Exercise: In the listing below, how many lines contain the string "repainted"? Answer with the number only.

Supplied material:
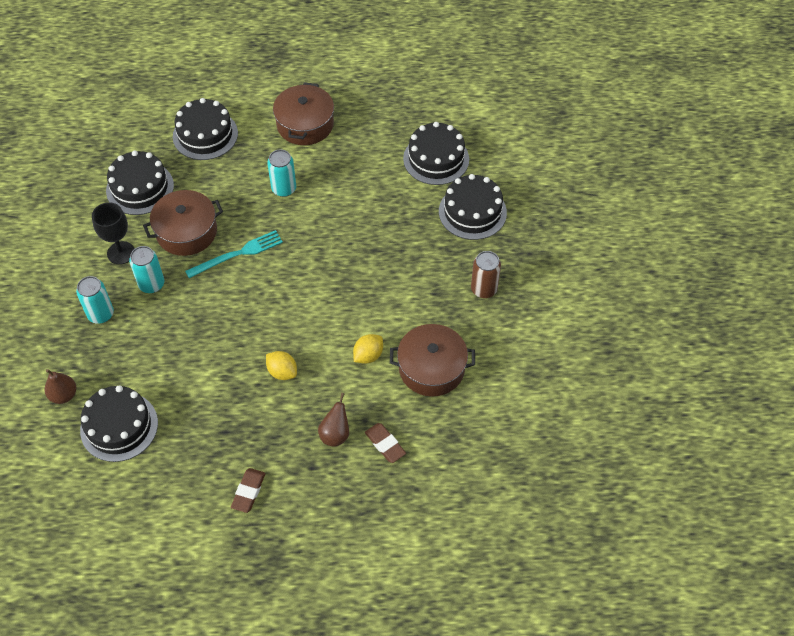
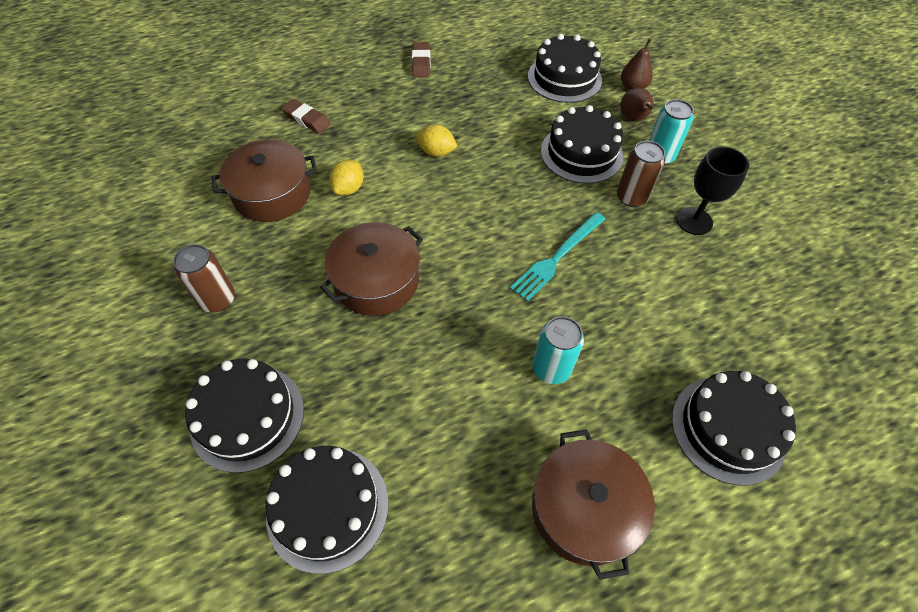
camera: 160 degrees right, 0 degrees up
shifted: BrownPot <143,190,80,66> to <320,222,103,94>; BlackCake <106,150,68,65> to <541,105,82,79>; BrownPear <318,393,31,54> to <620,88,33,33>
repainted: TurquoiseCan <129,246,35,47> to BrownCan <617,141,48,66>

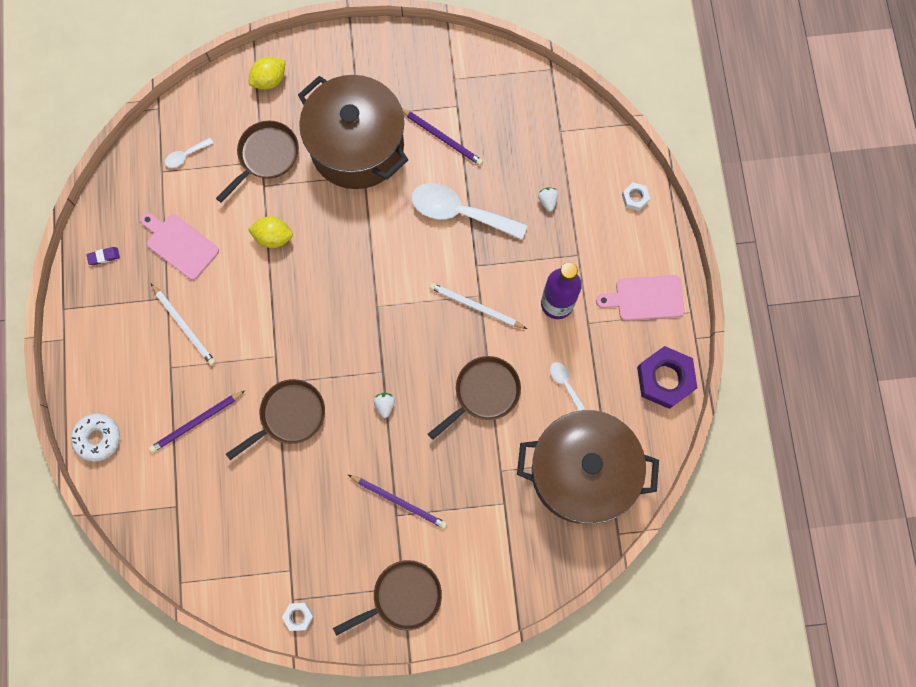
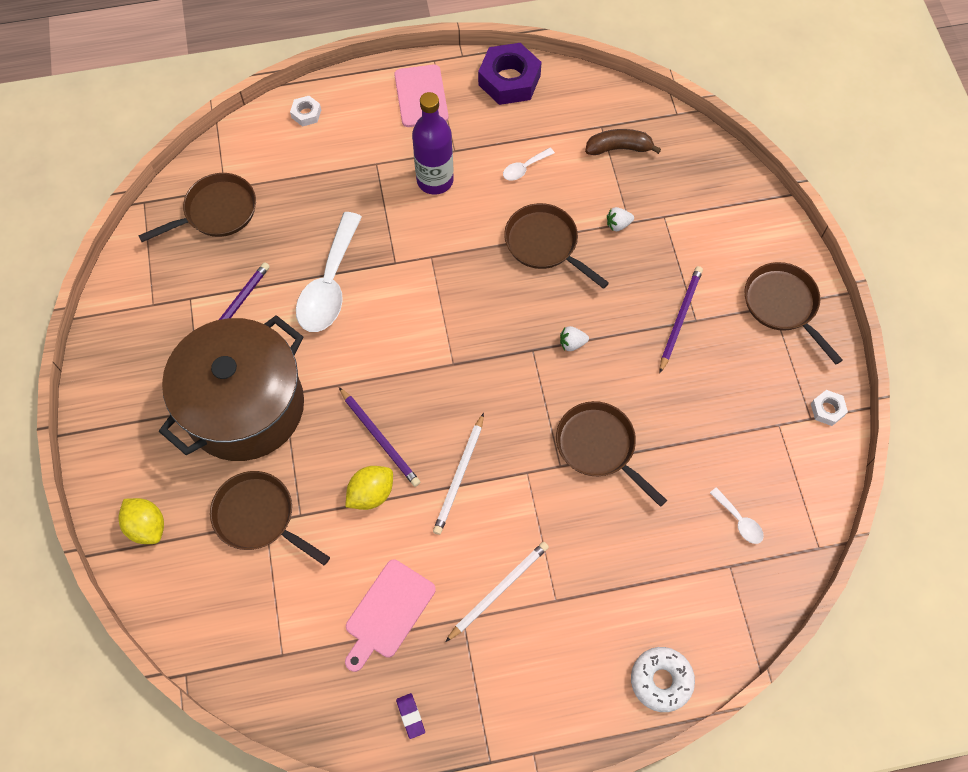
camera: 95 degrees left, 10 degrees down
new: BrownPan <138,173,118,69>
shifted: PurplePencil <149,391,96,62> to <339,387,81,100>; WhitePencil <429,283,98,46> to <433,413,51,122>; WhiteStrawberry <538,188,20,24> to <607,207,27,24>; WhiteSpoon <165,138,48,30> to <710,487,54,57>
swapped: BrownPot <517,410,142,114> to BrownBanana <585,129,76,26>
rotated: YellowLemon <248,216,45,32> = <346,466,47,44> 45 degrees clockwise

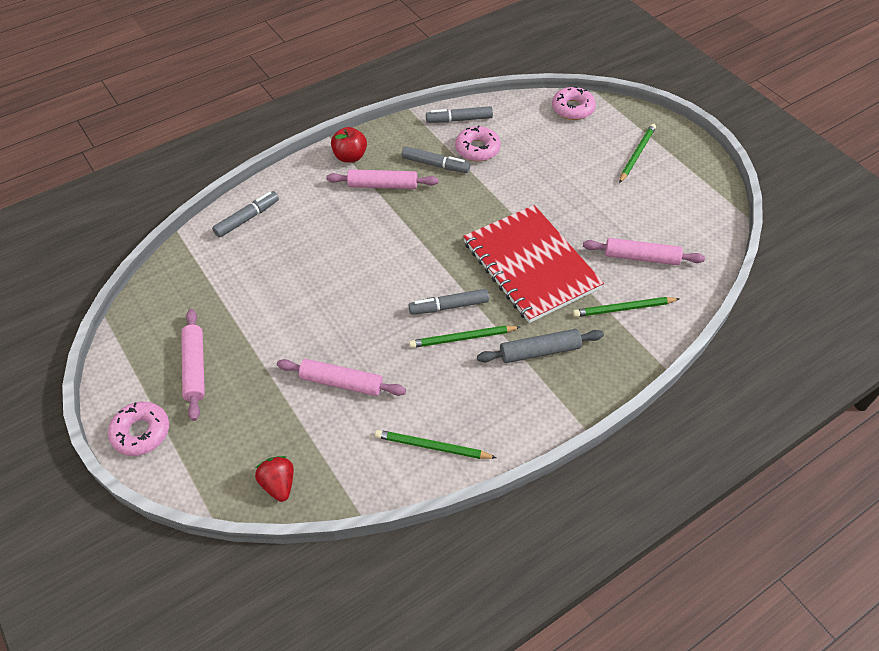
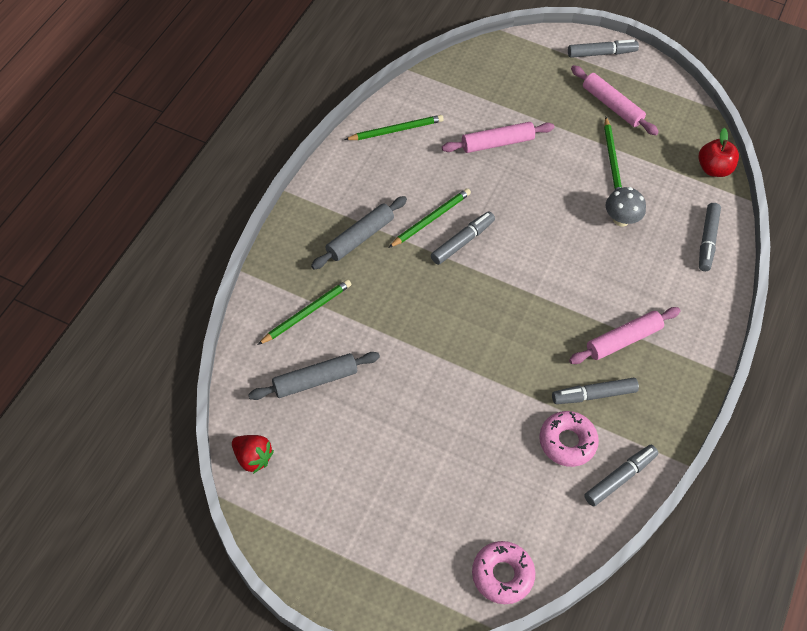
camera: 145 degrees right, 5 degrees up
gone: RedNotebook <463,205,141,118>
new: GreyMushroom <606,187,40,40>
shifted: RedStrawberry <255,456,39,46> to <232,435,42,39>; GreenPencil <619,124,37,59> to <604,117,18,73>; RedApple <331,127,36,36> to <698,128,41,49>
swapped: PinkDonut <108,402,61,54> to GreyMarker <568,39,71,19>
repainted: PinkRollingPin <583,238,122,27> to GreyRollingPin <248,352,132,48>

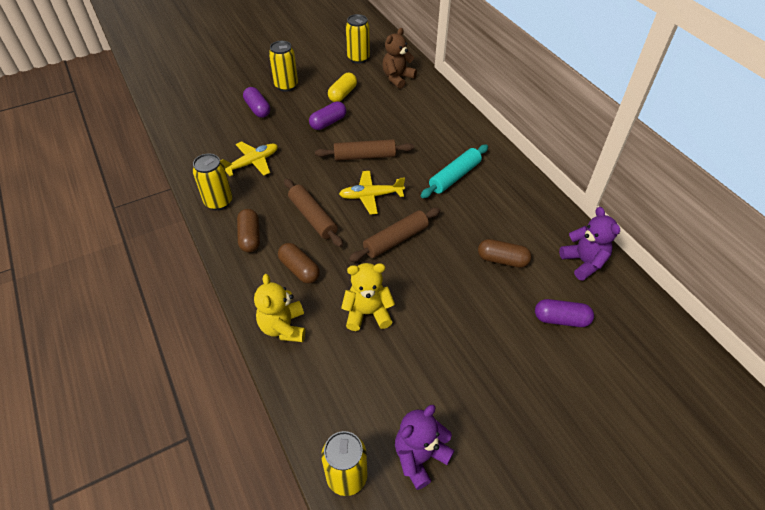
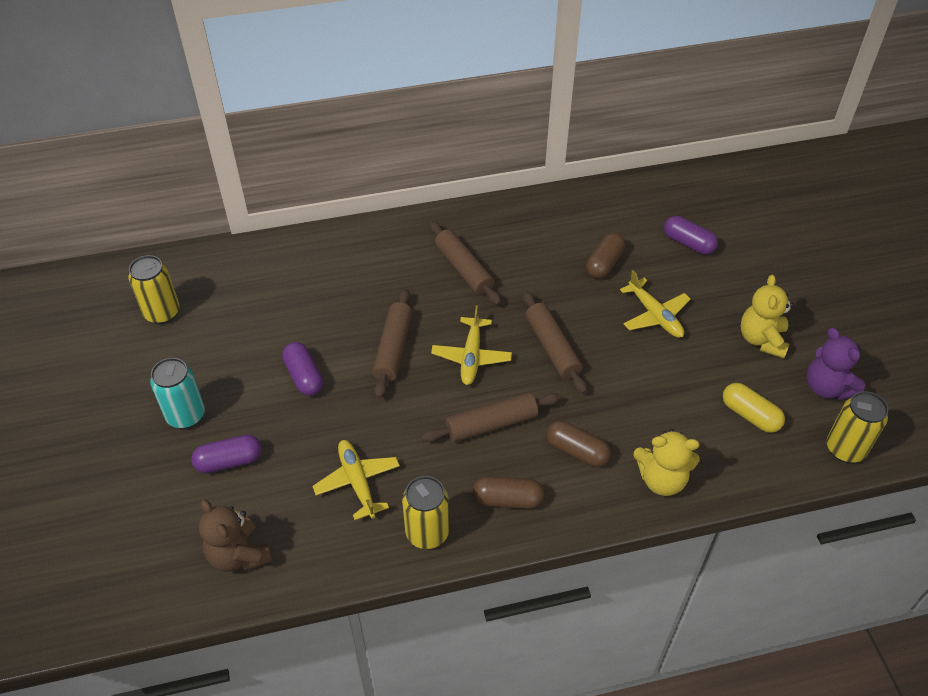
camera: 75 degrees left, 0 degrees up
gone: PurpleTeddyBear <559,207,61,74>
new: YellowPlane <620,270,71,68>
shifted: BrownTeddyBear <382,28,35,61> to <199,500,73,72>; YellowCapsule <328,73,29,29> to <723,383,62,50>; YellowTeddyBear <341,263,54,68> to <740,275,54,83>
repainted: YellowCan <269,41,29,51> to TurquoiseCan <150,358,55,71>; TurquoiseRollingPin <421,145,67,53> to BrownRollingPin <429,221,72,84>
rotated: BrownCapsule <278,243,42,40> = <546,421,65,46> 60 degrees clockwise; PurpleCapsule <535,299,59,28> = <664,216,54,39> 75 degrees counterclockwise

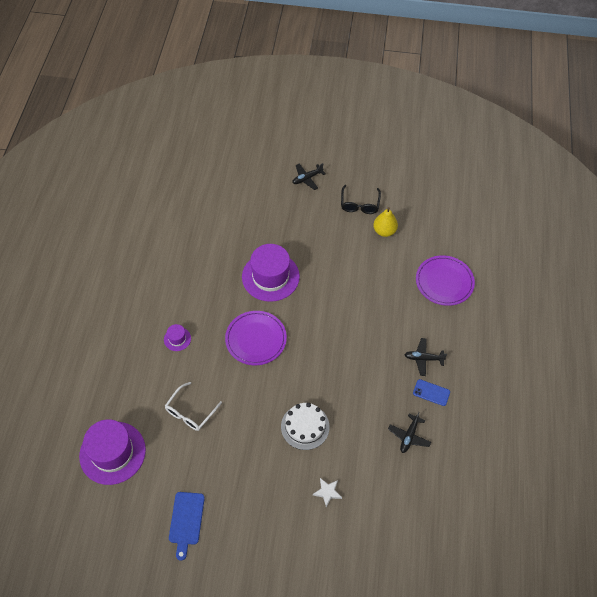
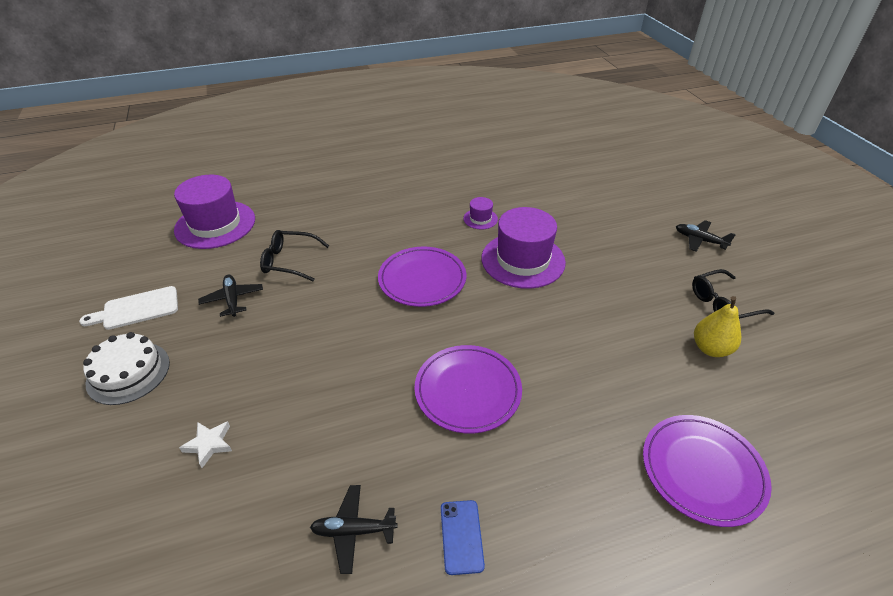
camera: 65 degrees right, 15 degrees down
new: PurplePlate <415,345,107,89>
shifted: WhiteCake <281,403,49,47> to <83,332,87,73>; BlackPlane <404,338,43,38> to <198,274,65,43>; PurpleHat <164,324,27,27> to <463,197,35,32>
repainted: BlueCuttingBoard <169,492,36,69> to WhiteCuttingBoard <79,286,99,44>; WhiteGlasses <165,382,57,49> to BlackGlasses <260,230,69,51>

Exercise output: 4